**Task directions:** Copy each line of the material below that includes the string "black".
Start of Entries shown
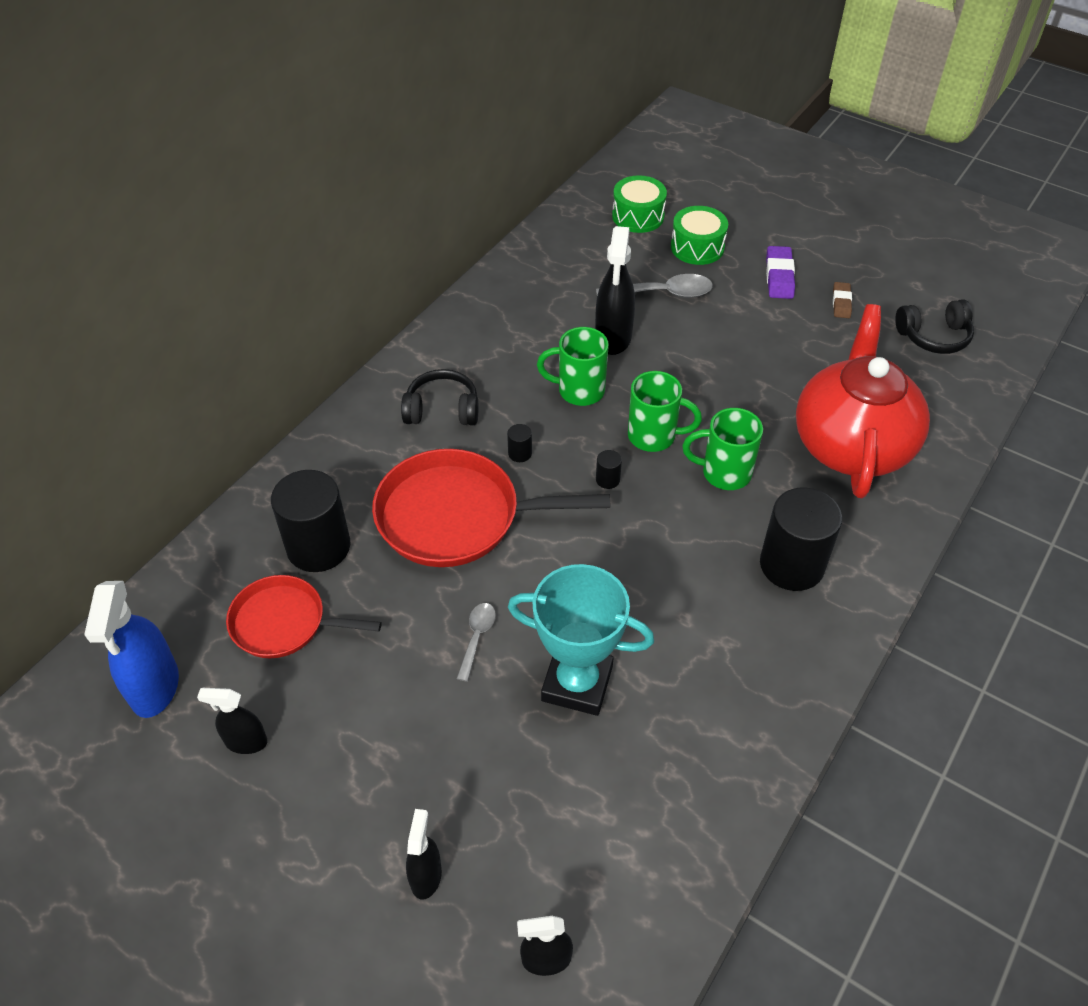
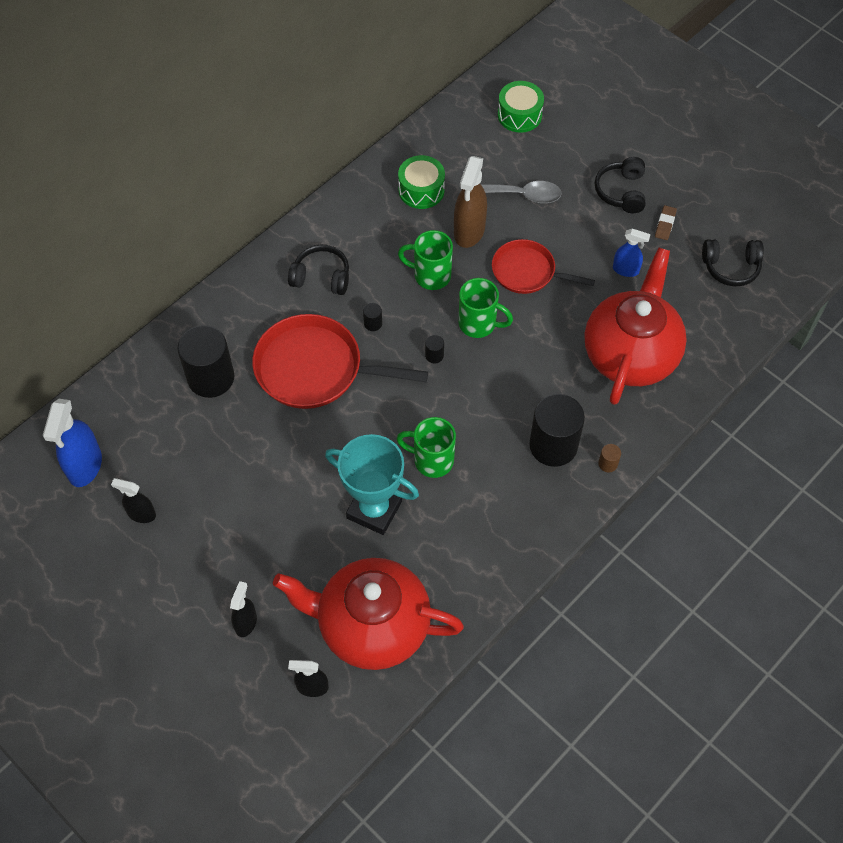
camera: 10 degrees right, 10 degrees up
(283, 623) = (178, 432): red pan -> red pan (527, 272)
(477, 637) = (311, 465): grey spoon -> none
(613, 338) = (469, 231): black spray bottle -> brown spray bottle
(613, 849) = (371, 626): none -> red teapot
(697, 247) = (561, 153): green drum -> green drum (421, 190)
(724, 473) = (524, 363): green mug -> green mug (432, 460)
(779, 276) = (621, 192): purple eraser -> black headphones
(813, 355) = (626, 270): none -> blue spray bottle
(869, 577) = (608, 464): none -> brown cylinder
End of Entries shown
**Response for this exercise:**
(613, 338) = (469, 231): black spray bottle -> brown spray bottle
(779, 276) = (621, 192): purple eraser -> black headphones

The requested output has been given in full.